● Challenge: List each line of the material that contains the word "text".
* Begin Data lines *
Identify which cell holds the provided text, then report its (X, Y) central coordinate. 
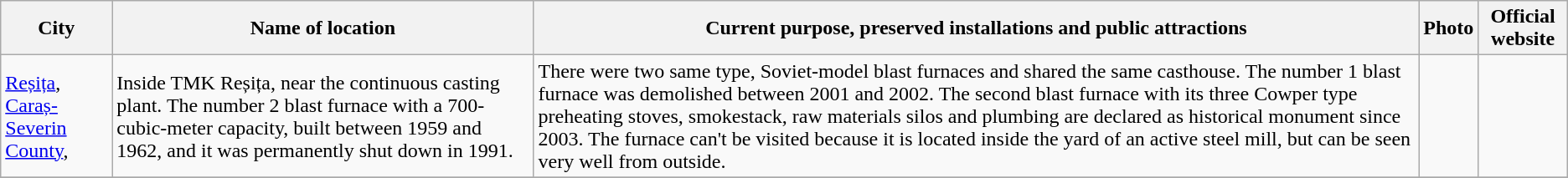
City (57, 28)
Photo (1449, 28)
Current purpose, preserved installations and public attractions (977, 28)
Name of location (323, 28)
Reșița, Caraș-Severin County, (57, 116)
Official website (1523, 28)
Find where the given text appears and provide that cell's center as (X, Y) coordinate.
* End Data lines *
● Full response:
Identify which cell holds the provided text, then report its (X, Y) central coordinate. 
Find where the given text appears and provide that cell's center as (X, Y) coordinate.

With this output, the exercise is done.